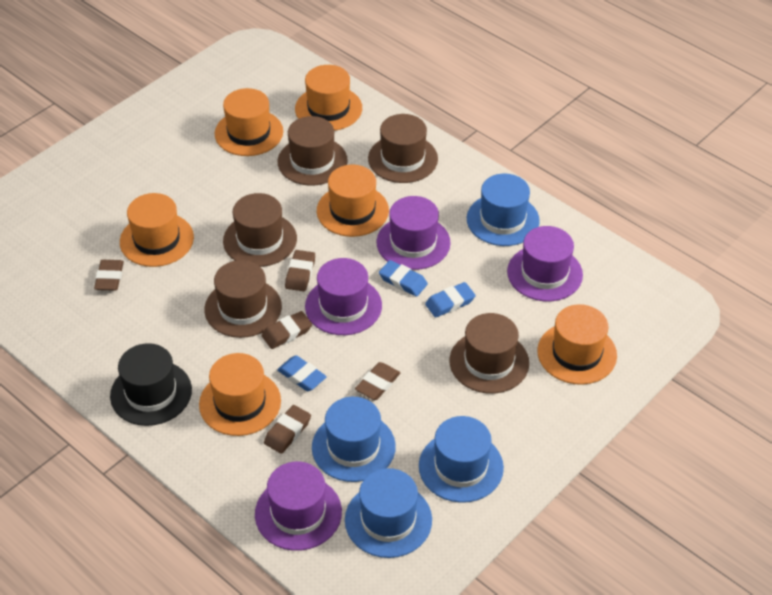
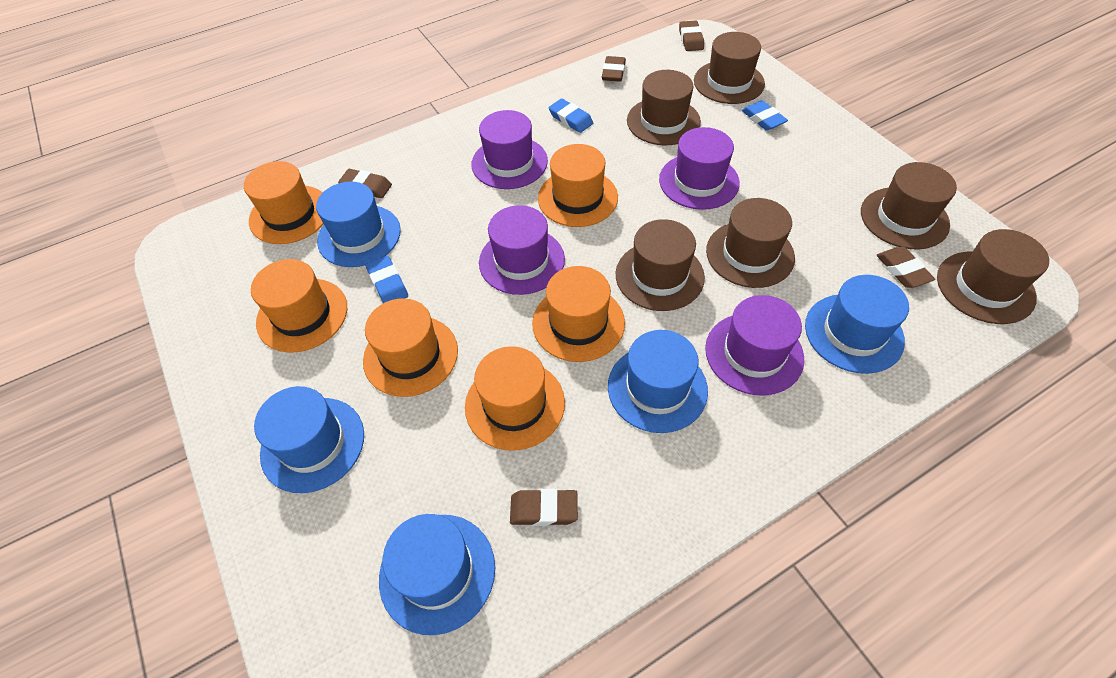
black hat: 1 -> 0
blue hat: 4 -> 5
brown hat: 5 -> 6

* * *

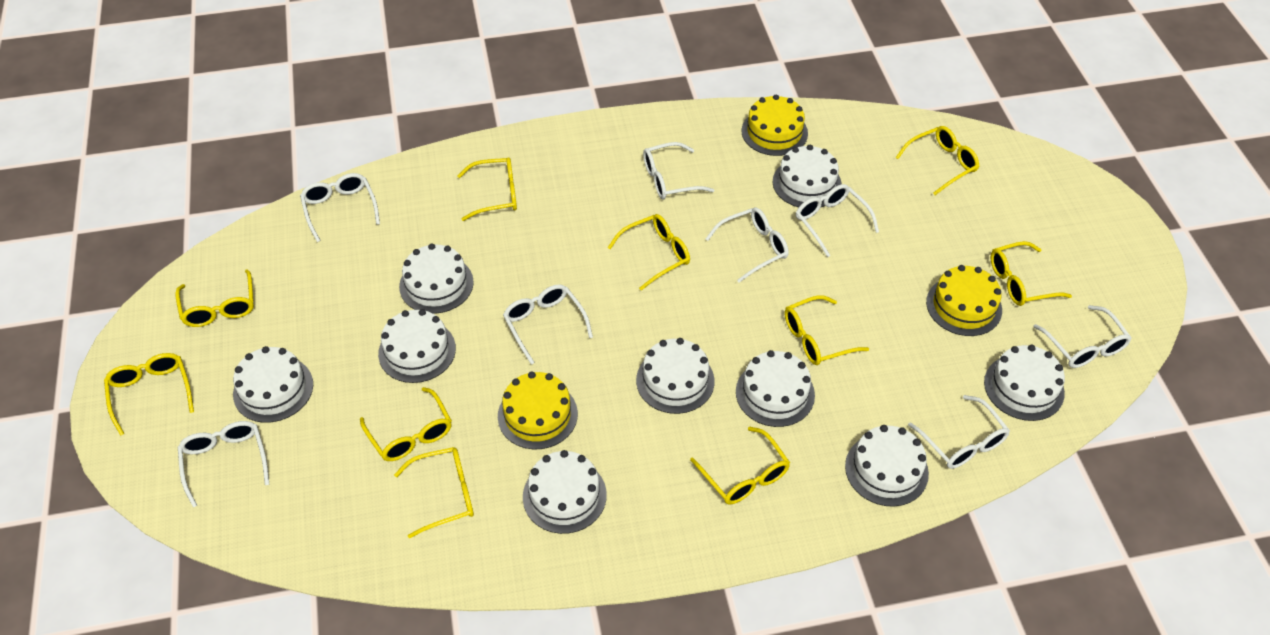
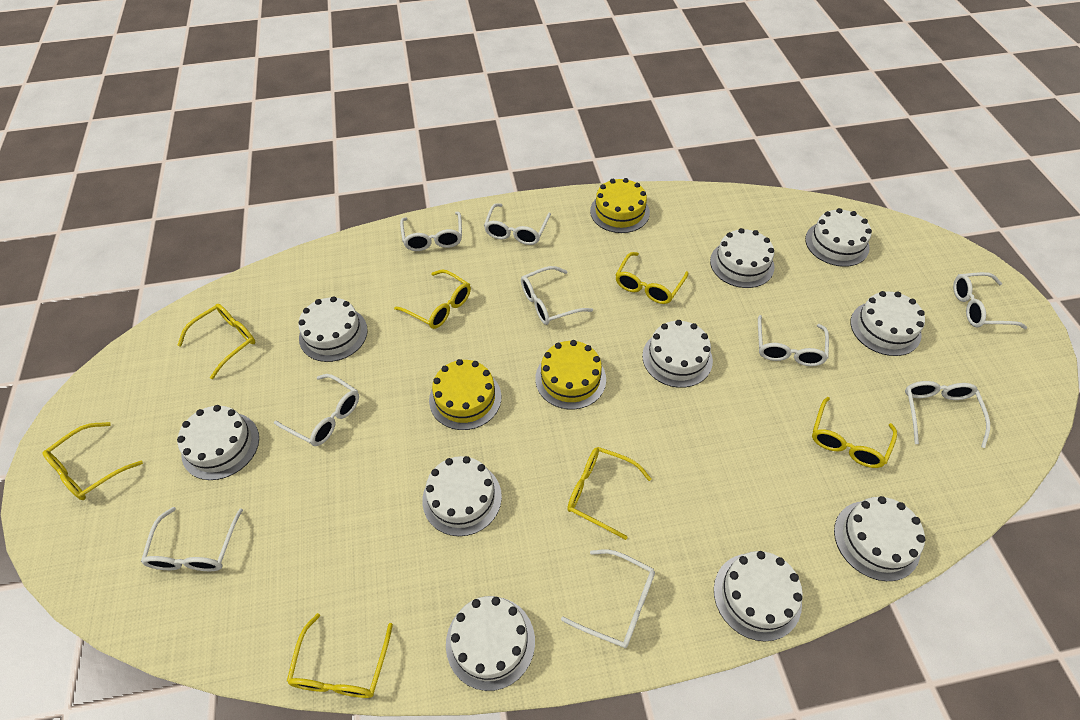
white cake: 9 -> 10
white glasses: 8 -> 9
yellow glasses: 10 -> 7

» REQUIRED ACTION
Report how many lines in the data above contain "glasses", without any other words.

» WRITTEN RESPONSE
2